_ASSIGNMENT_
Once the pictures are set aside, transcribe each line of the listing exactly.

_GIVEN DATA_
________________________________________
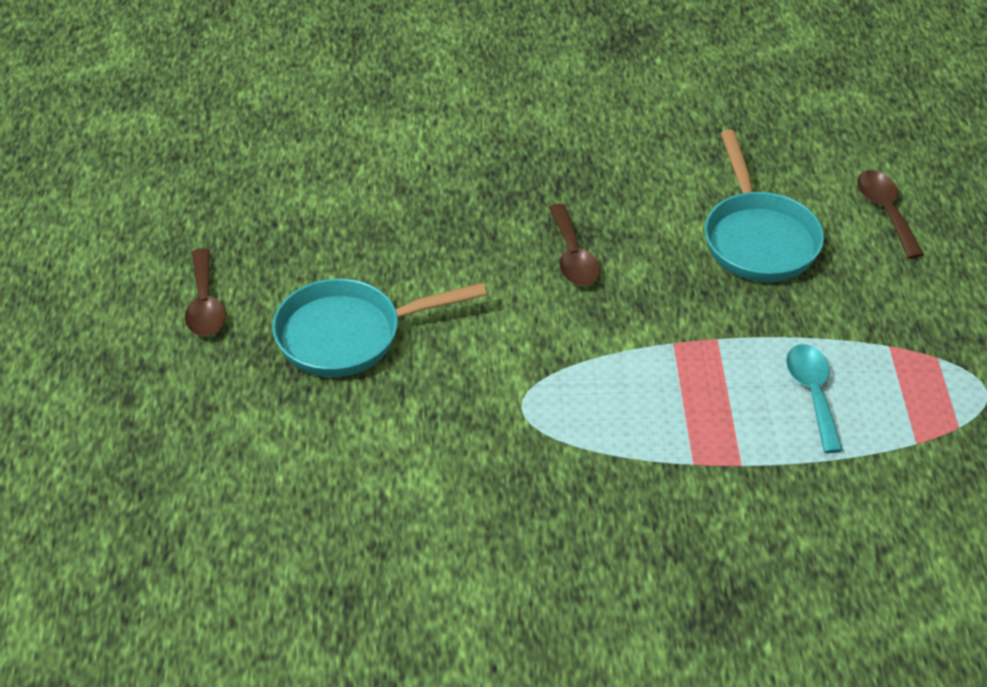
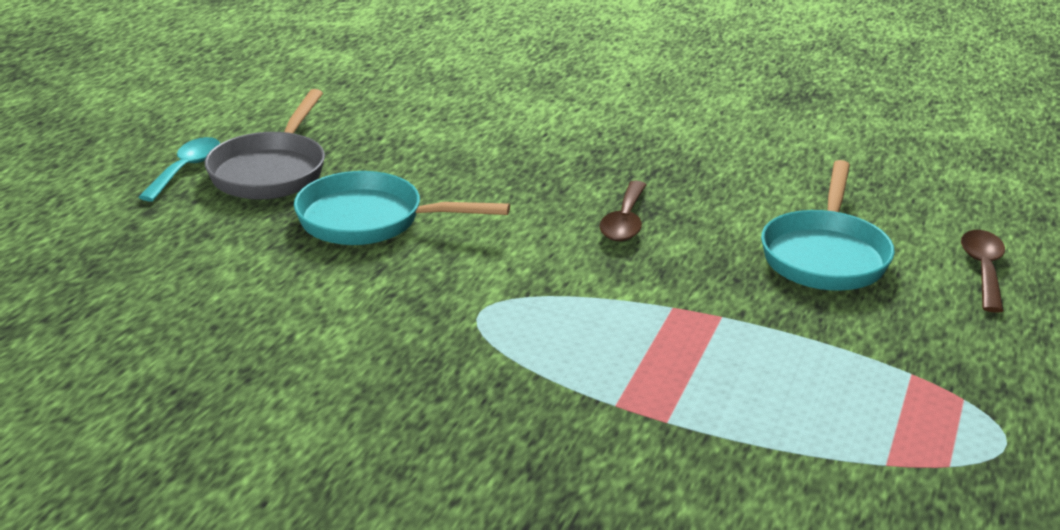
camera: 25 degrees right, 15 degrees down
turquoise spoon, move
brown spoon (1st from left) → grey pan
________________________________________
_SOLUTION TO THE EXERCISE_
camera: 25 degrees right, 15 degrees down
turquoise spoon, move
brown spoon (1st from left) → grey pan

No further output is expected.